#### Records from a data collection
--------
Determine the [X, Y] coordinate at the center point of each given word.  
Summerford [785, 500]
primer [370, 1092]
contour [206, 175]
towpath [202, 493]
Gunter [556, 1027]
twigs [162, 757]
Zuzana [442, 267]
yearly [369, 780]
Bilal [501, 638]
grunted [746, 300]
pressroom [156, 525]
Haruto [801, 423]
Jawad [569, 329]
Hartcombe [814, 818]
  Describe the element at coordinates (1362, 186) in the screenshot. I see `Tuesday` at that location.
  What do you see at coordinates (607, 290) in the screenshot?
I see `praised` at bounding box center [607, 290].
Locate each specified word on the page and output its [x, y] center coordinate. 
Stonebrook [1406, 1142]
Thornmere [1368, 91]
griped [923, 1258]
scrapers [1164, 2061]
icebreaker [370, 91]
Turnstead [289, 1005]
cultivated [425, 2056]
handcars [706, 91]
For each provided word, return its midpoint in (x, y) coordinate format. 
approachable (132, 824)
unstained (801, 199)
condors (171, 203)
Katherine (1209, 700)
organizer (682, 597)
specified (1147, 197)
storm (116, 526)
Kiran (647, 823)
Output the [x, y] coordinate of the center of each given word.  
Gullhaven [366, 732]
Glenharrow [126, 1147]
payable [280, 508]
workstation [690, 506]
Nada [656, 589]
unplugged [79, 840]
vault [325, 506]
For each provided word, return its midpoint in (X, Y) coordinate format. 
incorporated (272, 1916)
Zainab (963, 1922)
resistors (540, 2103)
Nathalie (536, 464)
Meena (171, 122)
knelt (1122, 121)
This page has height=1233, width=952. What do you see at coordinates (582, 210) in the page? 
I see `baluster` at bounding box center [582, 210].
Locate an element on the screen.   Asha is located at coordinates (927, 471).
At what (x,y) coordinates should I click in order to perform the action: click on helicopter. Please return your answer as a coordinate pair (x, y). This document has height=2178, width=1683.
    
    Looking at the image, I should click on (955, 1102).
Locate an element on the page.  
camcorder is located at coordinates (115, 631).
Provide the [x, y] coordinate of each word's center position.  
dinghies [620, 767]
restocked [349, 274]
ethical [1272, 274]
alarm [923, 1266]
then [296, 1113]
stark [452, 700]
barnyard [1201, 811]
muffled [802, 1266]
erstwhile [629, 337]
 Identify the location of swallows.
--------
#### Problem to work on
Reproduce word for word the items starting at the line that contains "This page has" and ending at the final line of the items, with both of those lines included.

#### Written reply
This page has height=1233, width=952. What do you see at coordinates (582, 210) in the page? 
I see `baluster` at bounding box center [582, 210].
Locate an element on the screen.   Asha is located at coordinates (927, 471).
At what (x,y) coordinates should I click in order to perform the action: click on helicopter. Please return your answer as a coordinate pair (x, y). This document has height=2178, width=1683.
    
    Looking at the image, I should click on (955, 1102).
Locate an element on the page.  
camcorder is located at coordinates (115, 631).
Provide the [x, y] coordinate of each word's center position.  
dinghies [620, 767]
restocked [349, 274]
ethical [1272, 274]
alarm [923, 1266]
then [296, 1113]
stark [452, 700]
barnyard [1201, 811]
muffled [802, 1266]
erstwhile [629, 337]
 Identify the location of swallows.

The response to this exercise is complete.